**WHAT YOU SHOULD DO:** Pull every line that holds the word "minus" from the entries.
--- MATERIALS PROVIDED ---
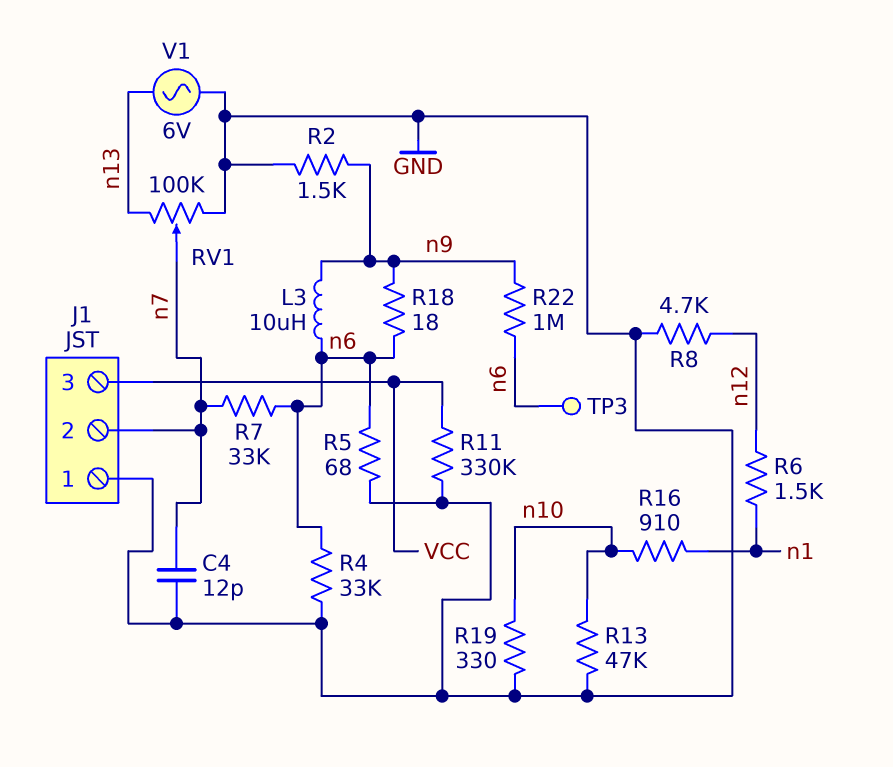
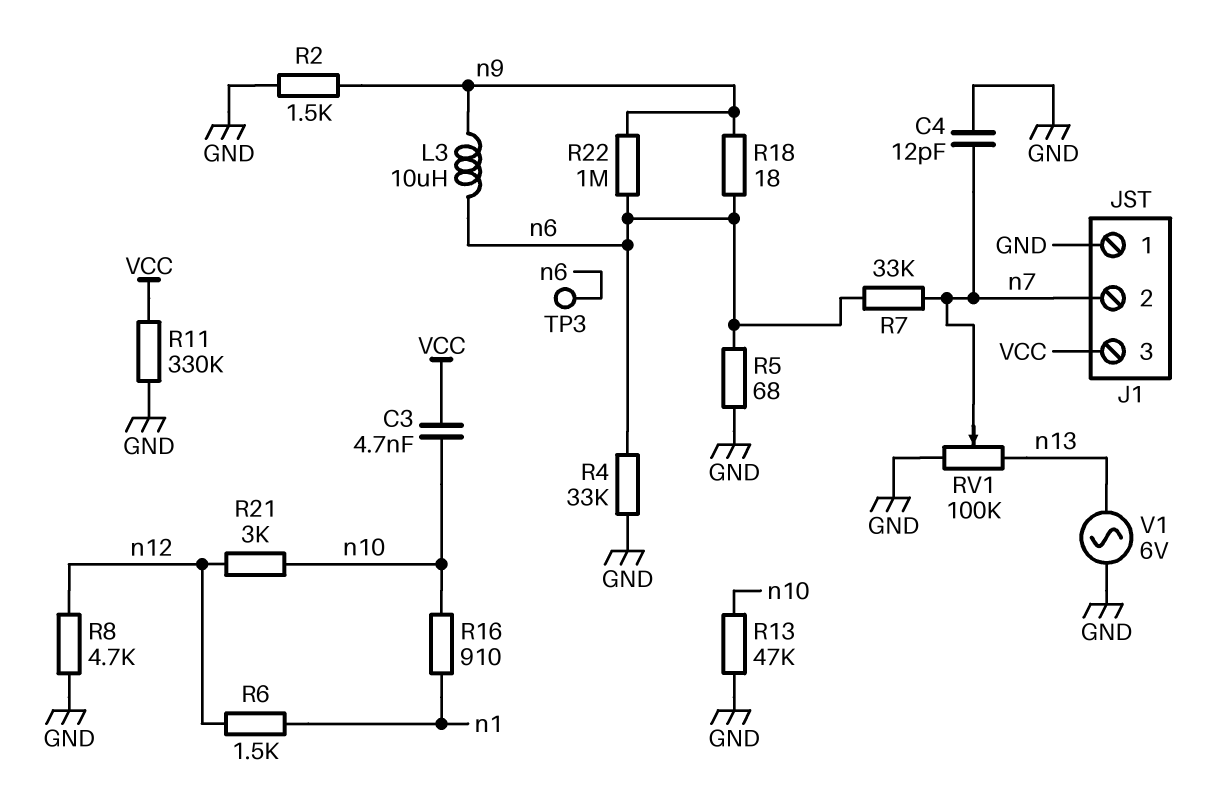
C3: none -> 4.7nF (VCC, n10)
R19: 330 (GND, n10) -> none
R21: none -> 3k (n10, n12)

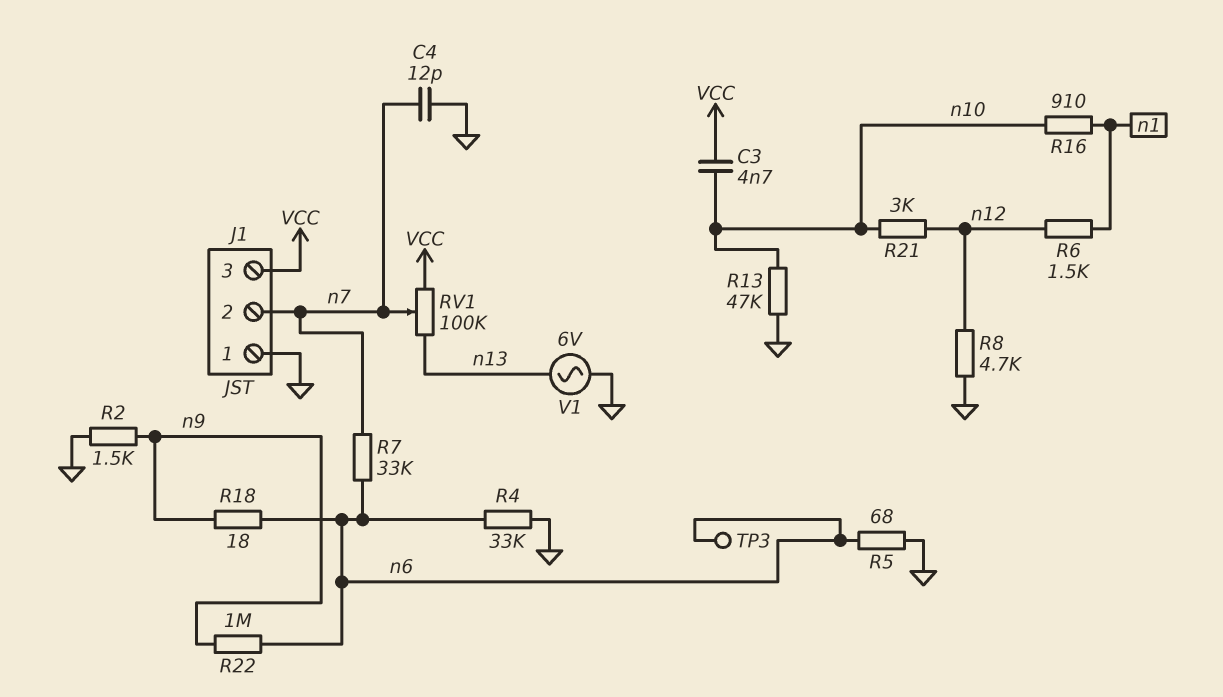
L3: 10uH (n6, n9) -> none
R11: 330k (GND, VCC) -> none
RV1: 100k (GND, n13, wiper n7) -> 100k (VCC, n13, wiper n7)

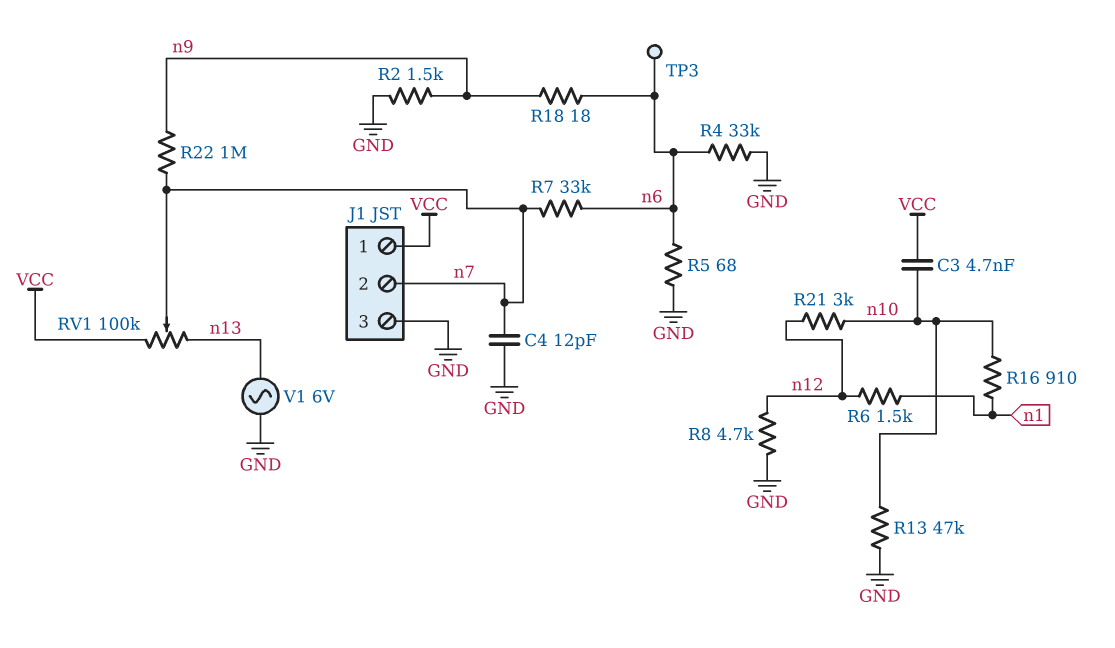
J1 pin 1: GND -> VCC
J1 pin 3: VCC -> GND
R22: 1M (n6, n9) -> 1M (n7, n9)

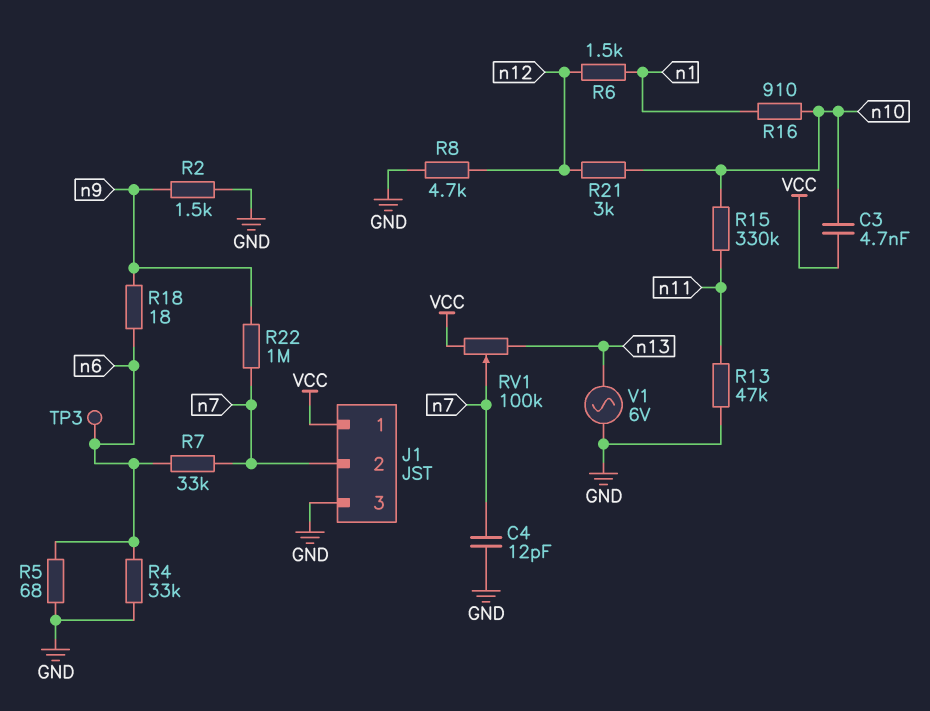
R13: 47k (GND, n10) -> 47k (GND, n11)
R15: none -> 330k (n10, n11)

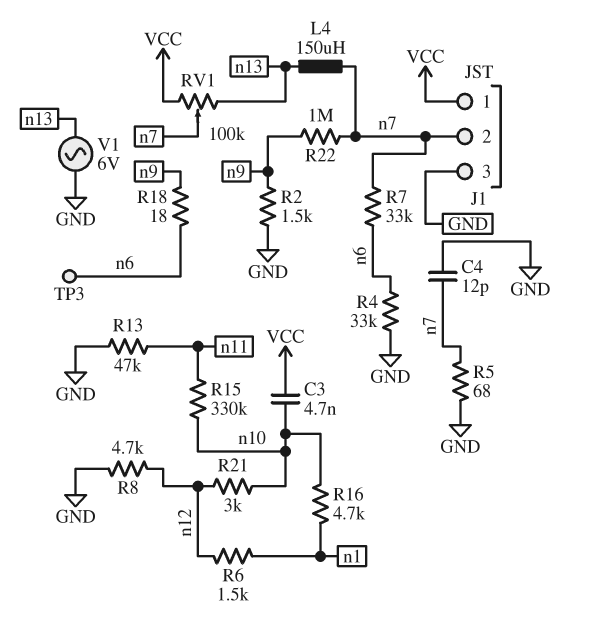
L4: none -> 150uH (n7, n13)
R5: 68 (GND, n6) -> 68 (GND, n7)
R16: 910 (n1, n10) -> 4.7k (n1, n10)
---
--- MATERIALS PROVIDED ---
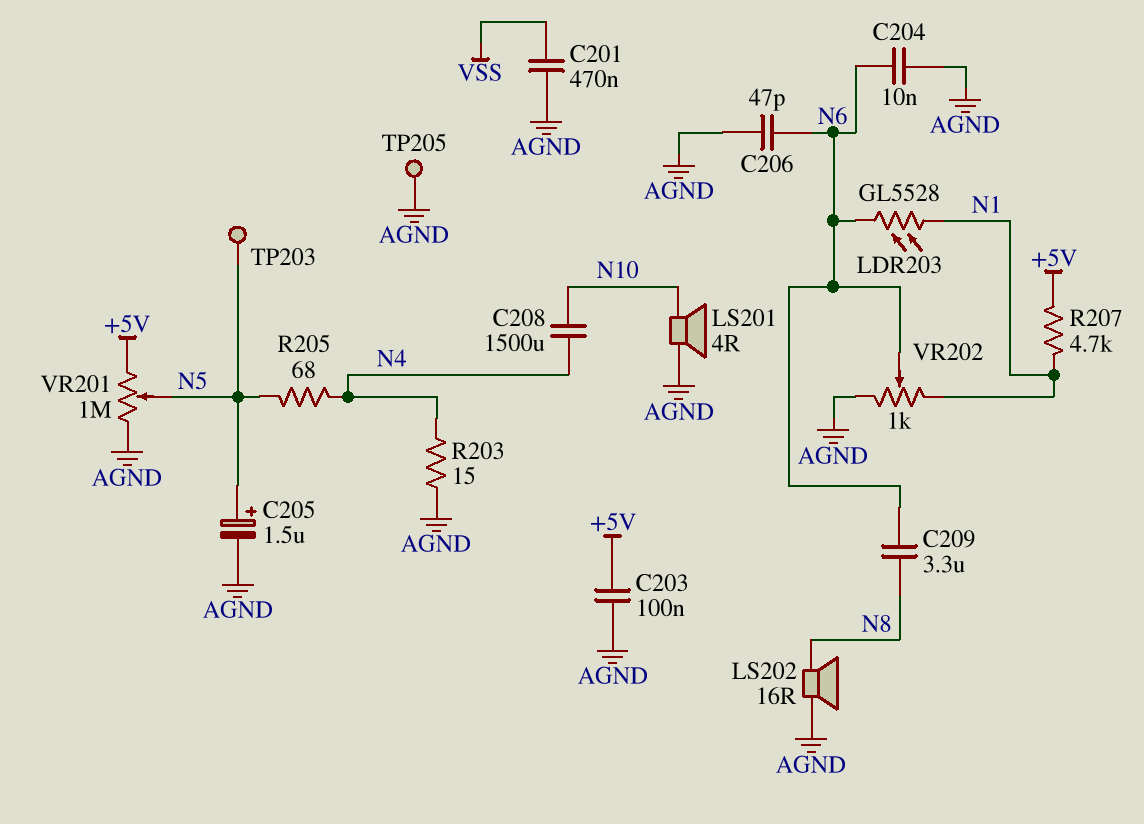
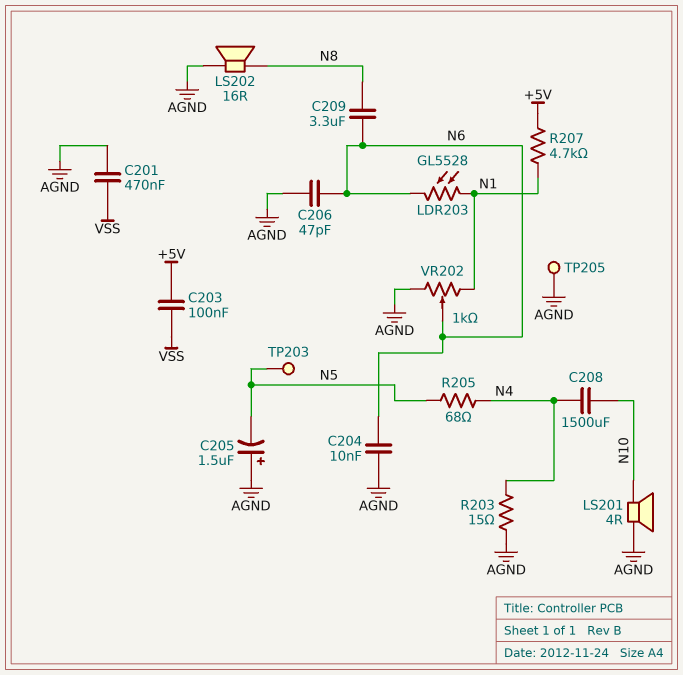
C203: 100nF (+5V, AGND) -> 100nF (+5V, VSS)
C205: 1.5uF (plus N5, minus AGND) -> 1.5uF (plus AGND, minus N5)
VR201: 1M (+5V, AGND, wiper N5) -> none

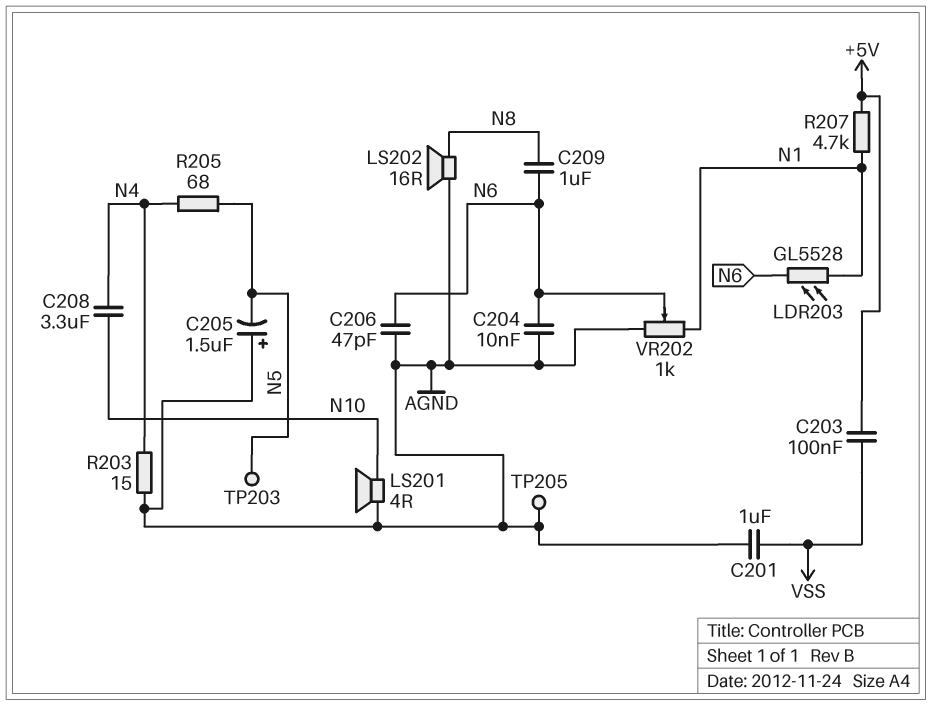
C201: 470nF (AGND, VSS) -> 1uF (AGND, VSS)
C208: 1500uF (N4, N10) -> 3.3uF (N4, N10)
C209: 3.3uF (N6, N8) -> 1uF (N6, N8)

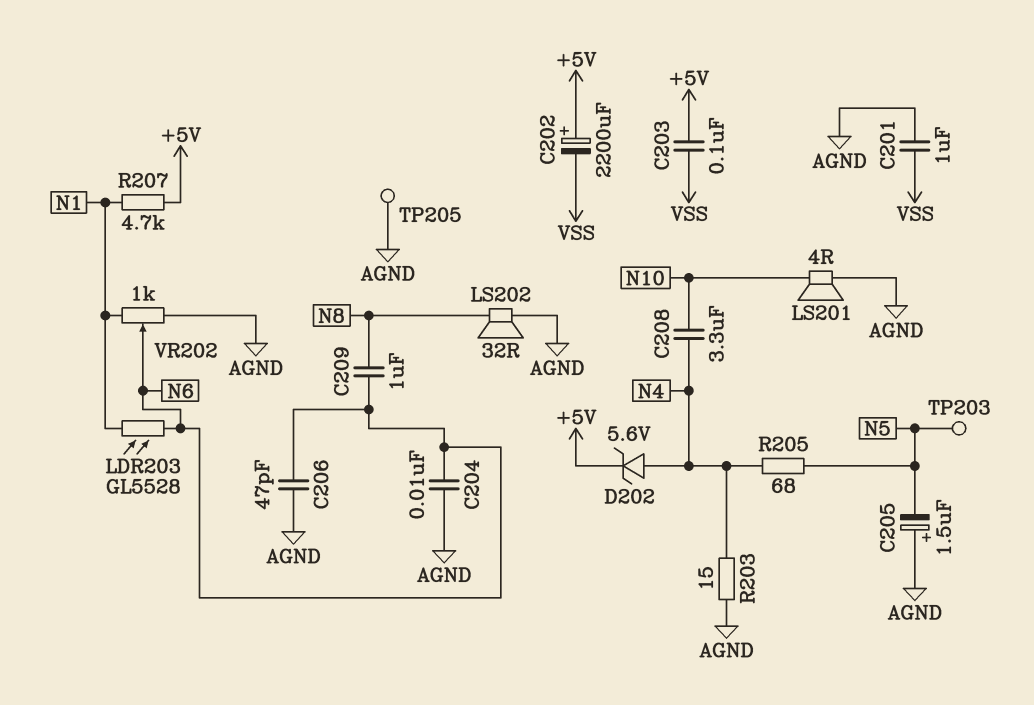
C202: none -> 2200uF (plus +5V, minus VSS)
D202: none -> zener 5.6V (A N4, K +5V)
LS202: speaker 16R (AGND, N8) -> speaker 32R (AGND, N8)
---
**ANSWER FOR THIS EXERCISE:**
C205: 1.5uF (plus N5, minus AGND) -> 1.5uF (plus AGND, minus N5)
C202: none -> 2200uF (plus +5V, minus VSS)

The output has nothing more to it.